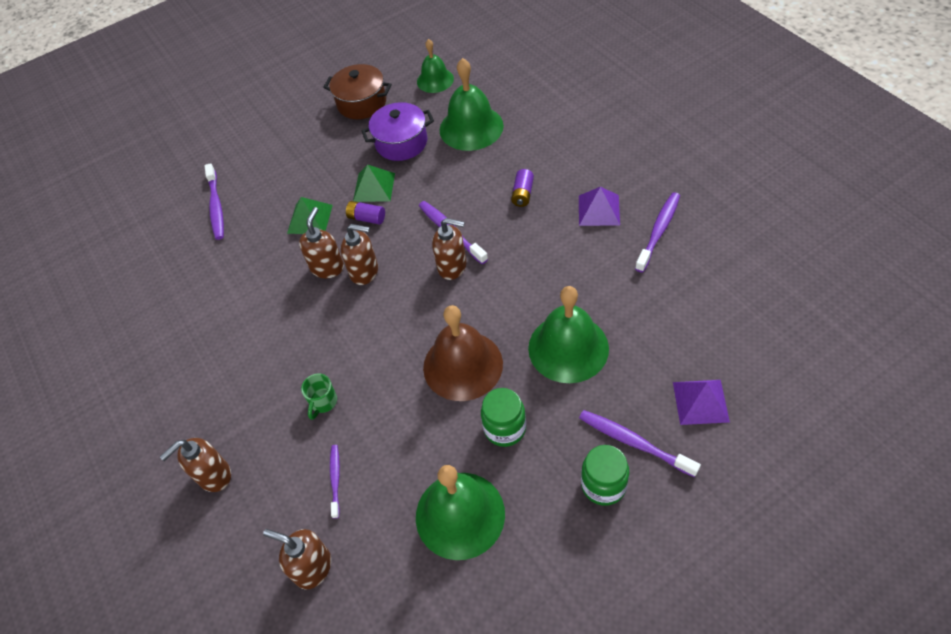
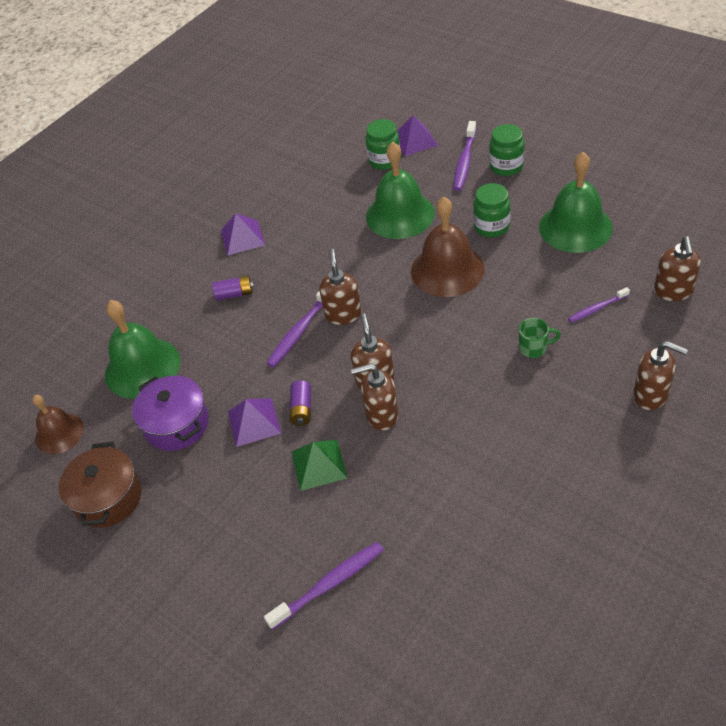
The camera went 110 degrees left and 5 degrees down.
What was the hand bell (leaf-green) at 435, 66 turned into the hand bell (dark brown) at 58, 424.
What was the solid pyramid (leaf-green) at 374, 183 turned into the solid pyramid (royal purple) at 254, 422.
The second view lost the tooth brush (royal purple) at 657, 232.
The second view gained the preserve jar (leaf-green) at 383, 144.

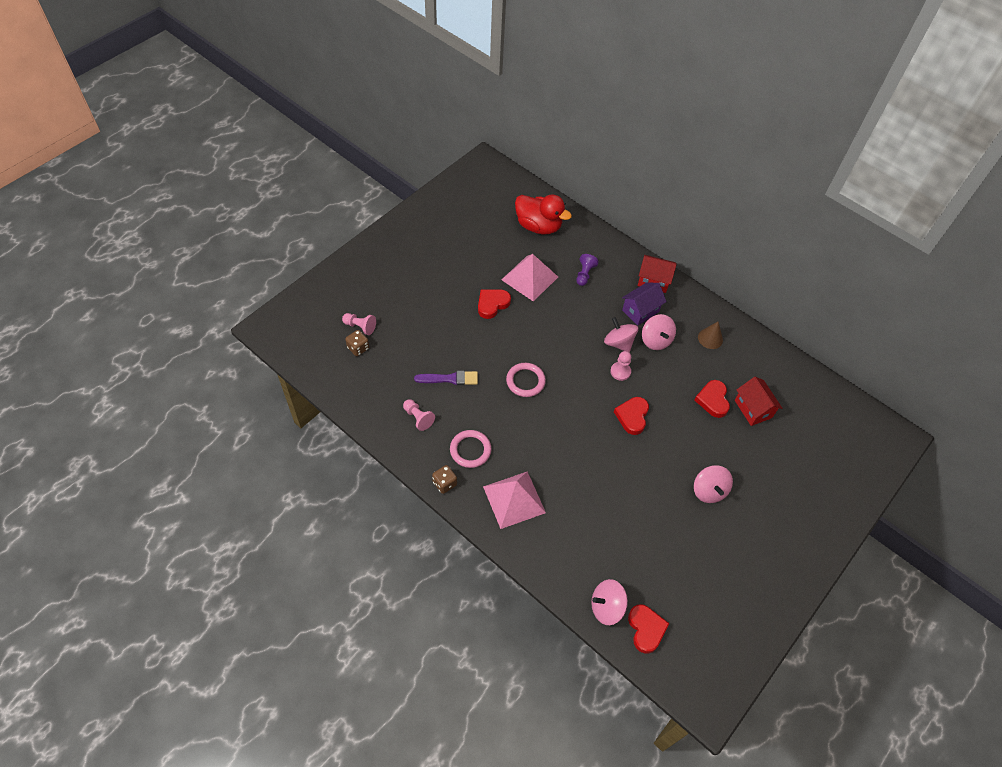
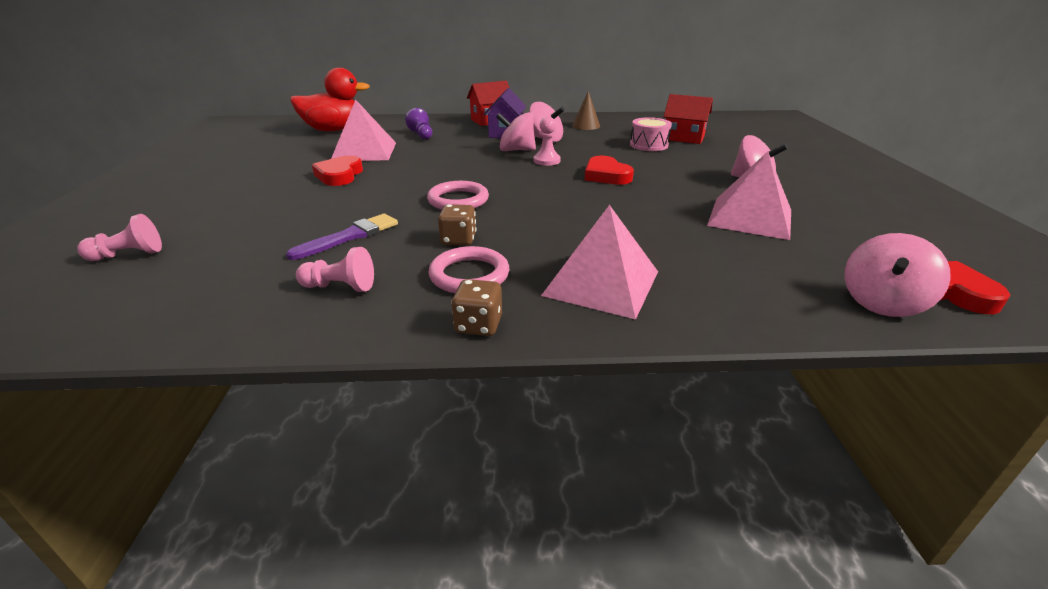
The camera went 40 degrees left and 25 degrees down.
The die (dark brown) ended up elsewhere, having gone from 357, 343 to 457, 225.
Where the love heart (crimson) stood at 712, 399, the toy drum (rose-pink) came to stand at 651, 134.
The second view gained the solid pyramid (rose-pink) at 749, 196.

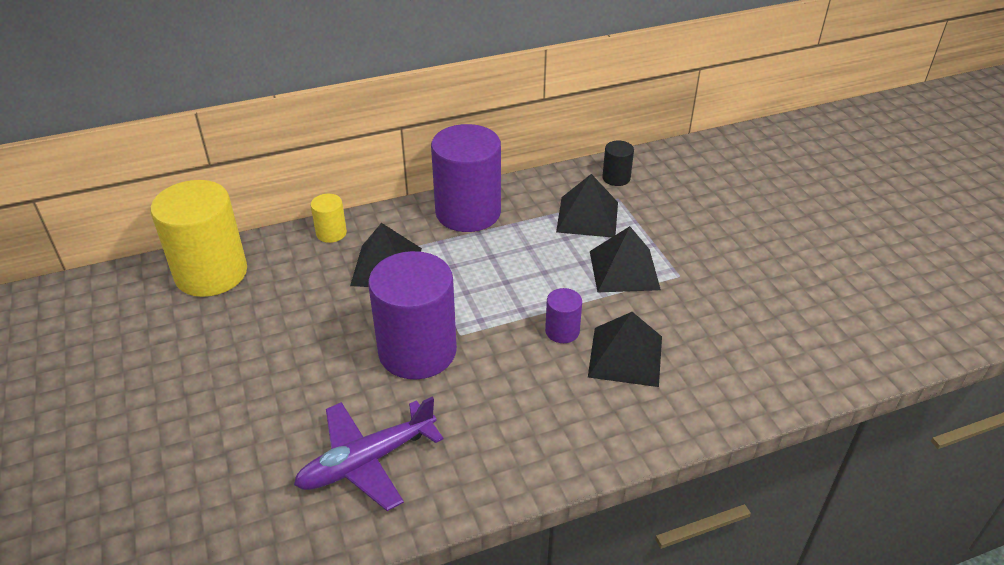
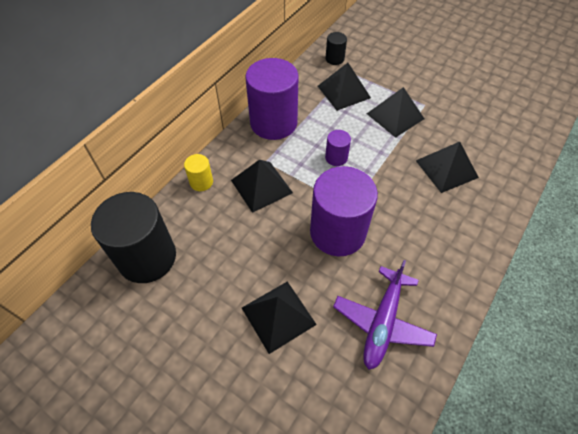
The camera went 35 degrees left and 15 degrees up.
What was the cylinder (bright yellow) at 198, 238 turned into the cylinder (black) at 133, 237.
The cylinder (royal purple) ended up elsewhere, having gone from 563, 315 to 338, 148.
The second view gained the solid pyramid (black) at 279, 317.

···

- _What the exercise asks_: Could you set down the records above word for word, without any of the pictures?

- _Answer space_:
The camera went 110 degrees left and 5 degrees down.
What was the hand bell (leaf-green) at 435, 66 turned into the hand bell (dark brown) at 58, 424.
What was the solid pyramid (leaf-green) at 374, 183 turned into the solid pyramid (royal purple) at 254, 422.
The second view lost the tooth brush (royal purple) at 657, 232.
The second view gained the preserve jar (leaf-green) at 383, 144.

The camera went 40 degrees left and 25 degrees down.
The die (dark brown) ended up elsewhere, having gone from 357, 343 to 457, 225.
Where the love heart (crimson) stood at 712, 399, the toy drum (rose-pink) came to stand at 651, 134.
The second view gained the solid pyramid (rose-pink) at 749, 196.

The camera went 35 degrees left and 15 degrees up.
What was the cylinder (bright yellow) at 198, 238 turned into the cylinder (black) at 133, 237.
The cylinder (royal purple) ended up elsewhere, having gone from 563, 315 to 338, 148.
The second view gained the solid pyramid (black) at 279, 317.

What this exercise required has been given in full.